● **What is being asked**: Wherever the word "cheese" occurs in the listing below, copy that whole line.

** Opening Information supplied block **

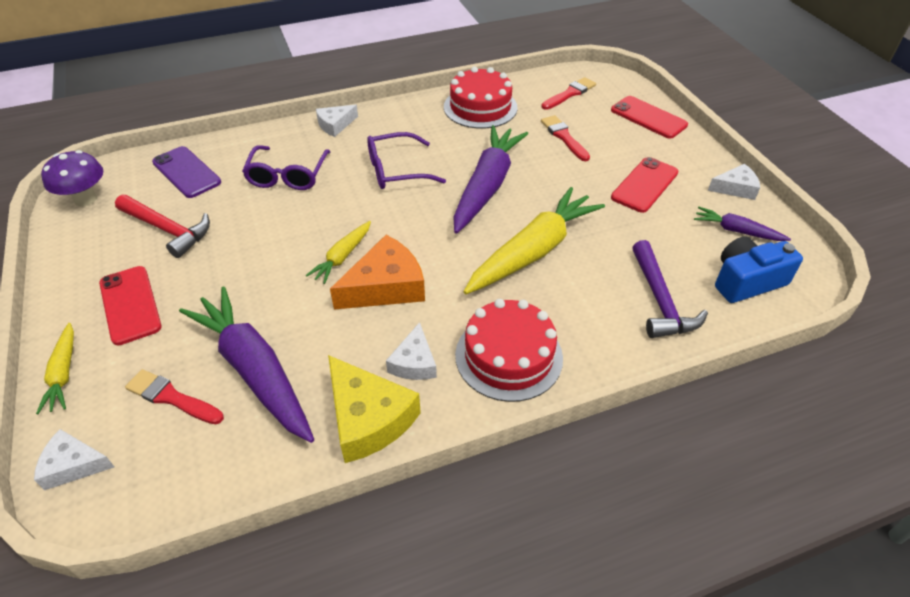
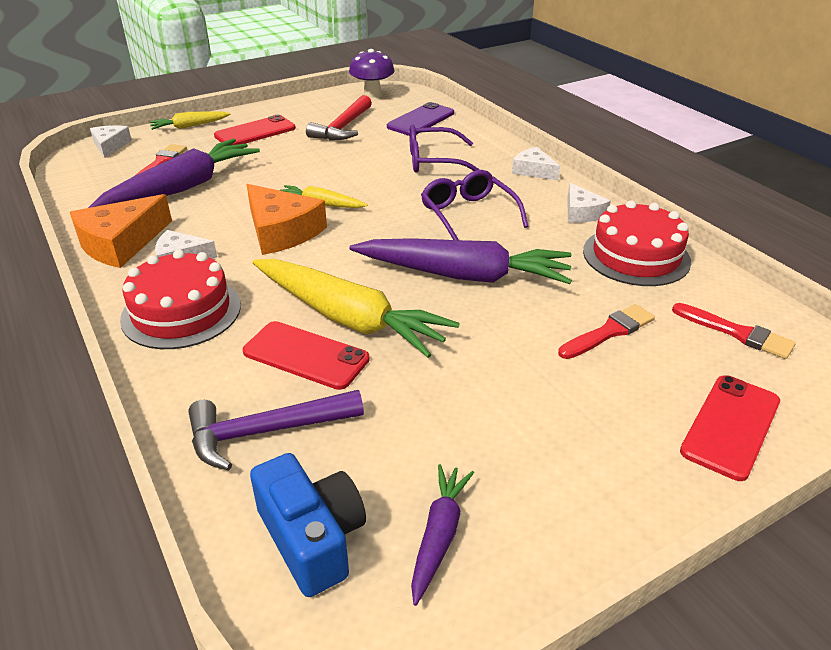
camera: 80 degrees right, 10 degrees down
(368, 418) = (121, 243): yellow cheese -> orange cheese
(645, 185) = (525, 419): red phone -> red phone (306, 355)
(735, 188) = (566, 544): white cheese -> white cheese (581, 212)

** Closing Information supplied block **

● **Exercise response**:
(368, 418) = (121, 243): yellow cheese -> orange cheese
(735, 188) = (566, 544): white cheese -> white cheese (581, 212)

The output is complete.